■ **Problem to work on**
For the material below, return exactly the lines starting at the one holding "gray rectangle: (1026, 75)" and ending at the one holding "green square: (1277, 722)", counting both as part of the range.

■ **Supplied entries**
########################################

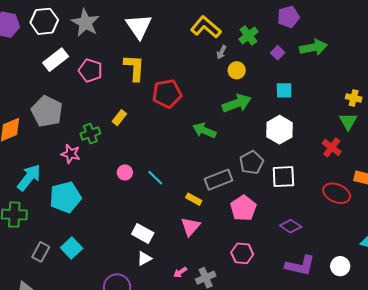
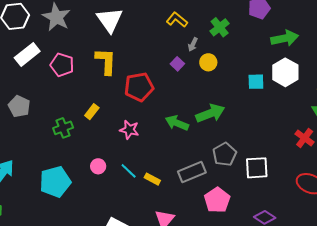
yellow L-shape: (206, 27) -> (177, 20), size x0.7
purple square: (278, 53) -> (177, 64), moved
green arrow: (237, 103) -> (210, 113), moved
gray pentagon: (47, 111) -> (19, 106), size x0.7
white hexagon: (279, 130) -> (285, 72), moved
pink star: (71, 154) -> (129, 130), moved
cyan pentagon: (65, 197) -> (55, 182), moved
yellow rectangle: (194, 199) -> (152, 179), moved

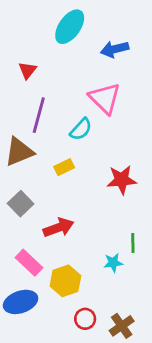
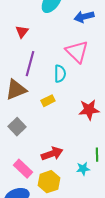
cyan semicircle: (81, 129) -> (60, 74), turned -42
red arrow: (58, 228) -> (52, 154), moved

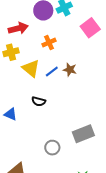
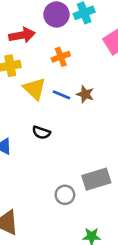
blue line: (52, 72) -> (62, 95), turned 56
gray circle: (52, 148) -> (65, 195), moved

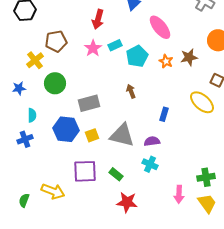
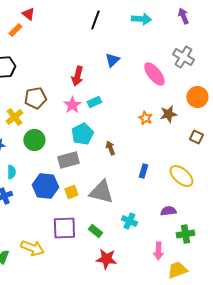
pink ellipse: (160, 27) -> (154, 74), moved
cyan pentagon: (137, 56) -> (82, 134), moved
yellow ellipse: (202, 102) -> (181, 176), moved
purple semicircle: (152, 141) -> (168, 211), moved
yellow trapezoid: (207, 203) -> (177, 270), moved, turned -75

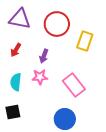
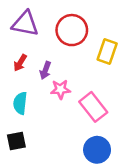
purple arrow: (44, 56) -> (45, 70), moved
pink star: (40, 77) -> (60, 89), moved
blue circle: (65, 119) -> (97, 150), moved

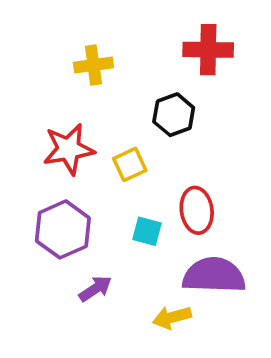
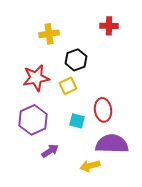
red cross: (208, 50) -> (109, 26), size x0.7
black hexagon: (174, 115) -> (76, 60), moved

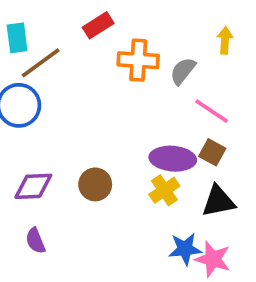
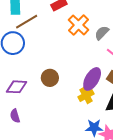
orange cross: (138, 60) -> (79, 25), turned 35
purple ellipse: (173, 159) -> (92, 79), turned -70
brown circle: (95, 184) -> (50, 78), moved

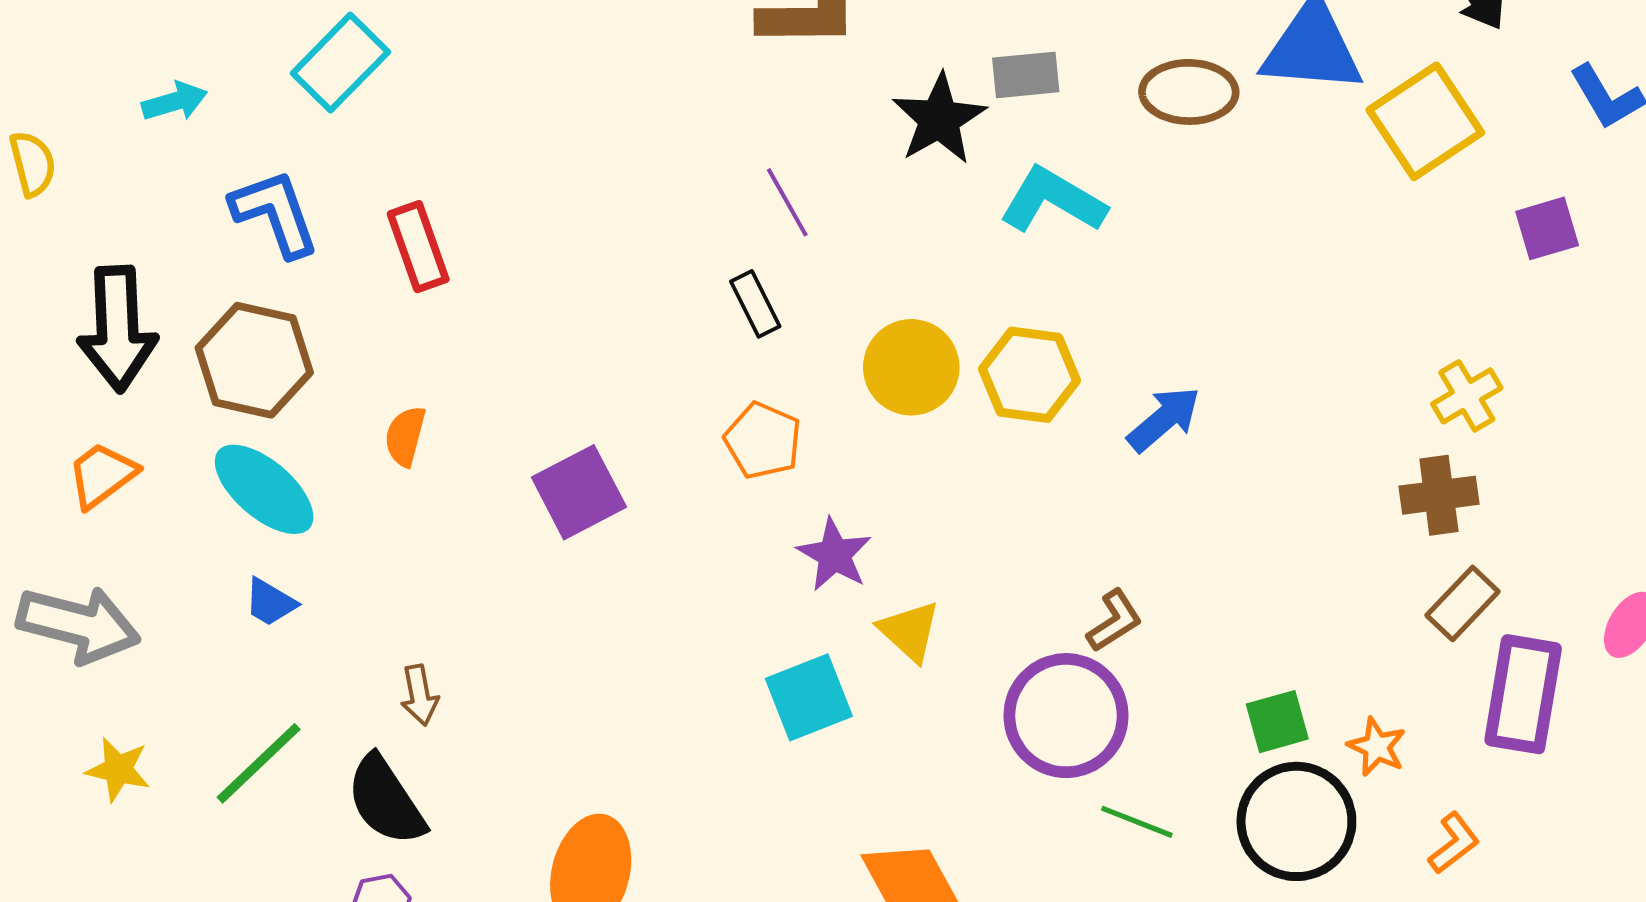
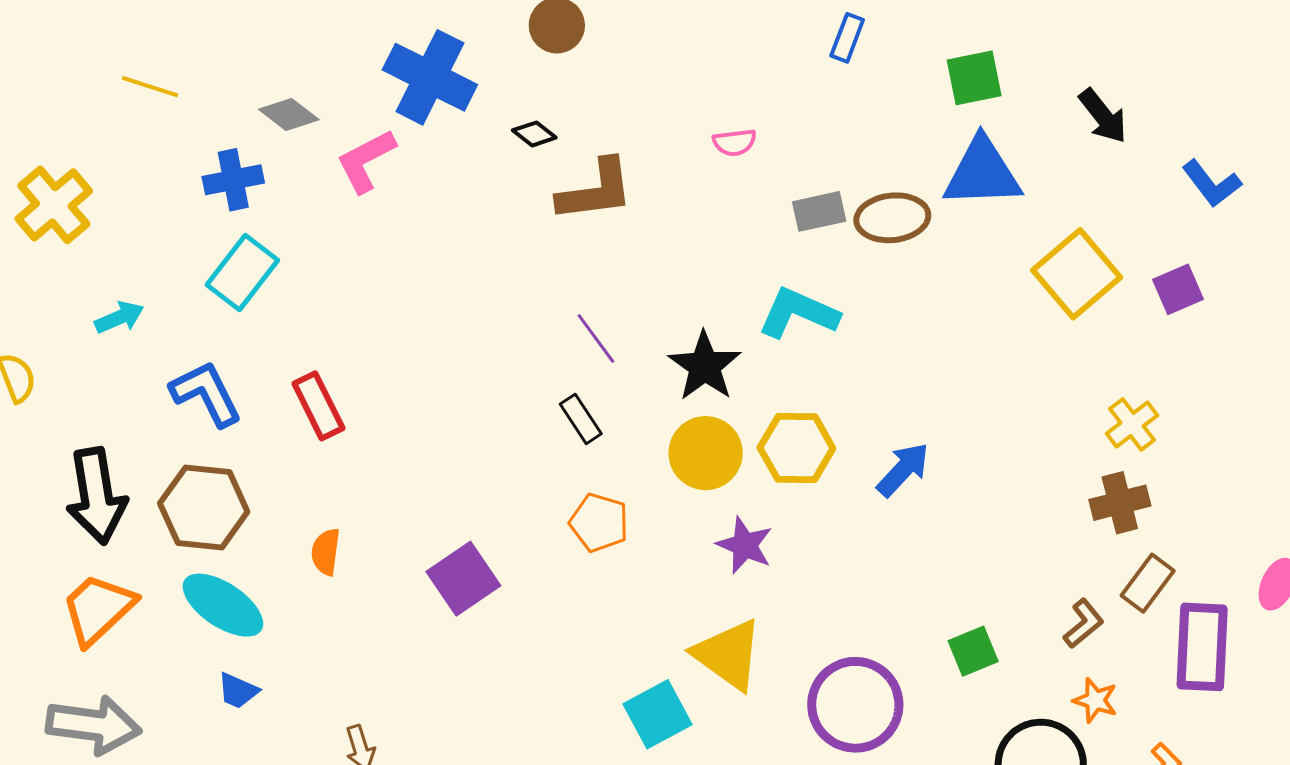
gray rectangle: (1026, 75) -> (819, 211), moved
black star: (939, 119) -> (705, 366), moved
yellow square: (1425, 121) -> (1077, 274), moved
orange trapezoid: (102, 475) -> (98, 609), size x1.4
purple star: (834, 555) -> (745, 545), moved
brown L-shape: (1114, 621) -> (1084, 624), moved
yellow triangle: (909, 631) -> (728, 655), size x1.5
green square: (1277, 722) -> (973, 651), moved

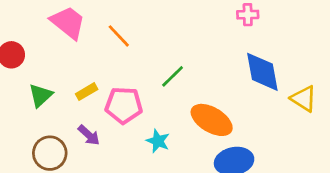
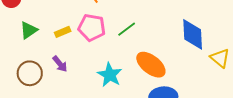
pink pentagon: (124, 105) -> (92, 27), moved
cyan star: (158, 141) -> (110, 75), size x1.4

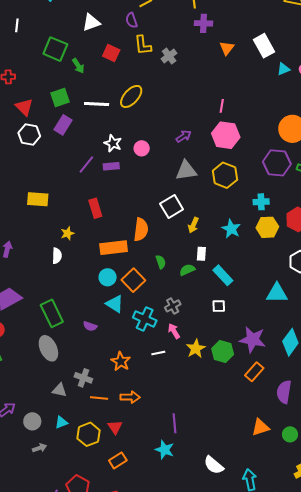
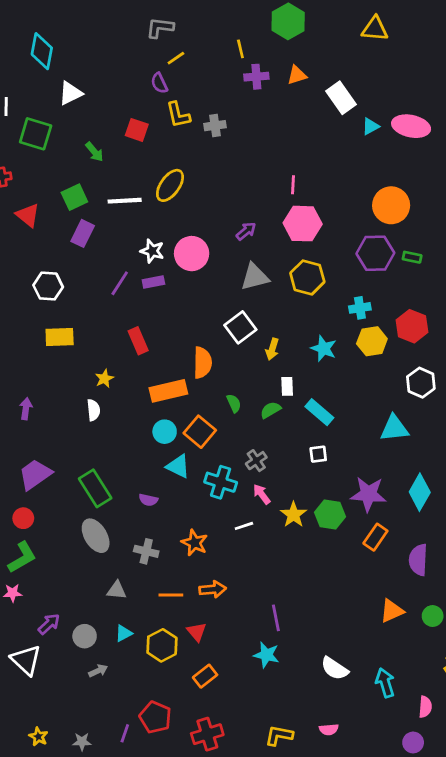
white triangle: (91, 23) -> (70, 93), moved
orange triangle: (227, 48) -> (297, 75), moved, turned 42
green square: (55, 49) -> (36, 134), moved
gray cross: (169, 56) -> (215, 126), turned 35
white hexagon: (29, 134) -> (48, 286), moved
pink circle: (142, 148) -> (192, 254), size x1.6
gray cross: (83, 378) -> (146, 551), moved

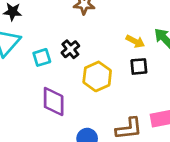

########################################

■ **Written reply**
gray rectangle: (1026, 75) -> (819, 211), moved
black star: (939, 119) -> (705, 366), moved
yellow square: (1425, 121) -> (1077, 274), moved
orange trapezoid: (102, 475) -> (98, 609), size x1.4
purple star: (834, 555) -> (745, 545), moved
brown L-shape: (1114, 621) -> (1084, 624), moved
yellow triangle: (909, 631) -> (728, 655), size x1.5
green square: (1277, 722) -> (973, 651), moved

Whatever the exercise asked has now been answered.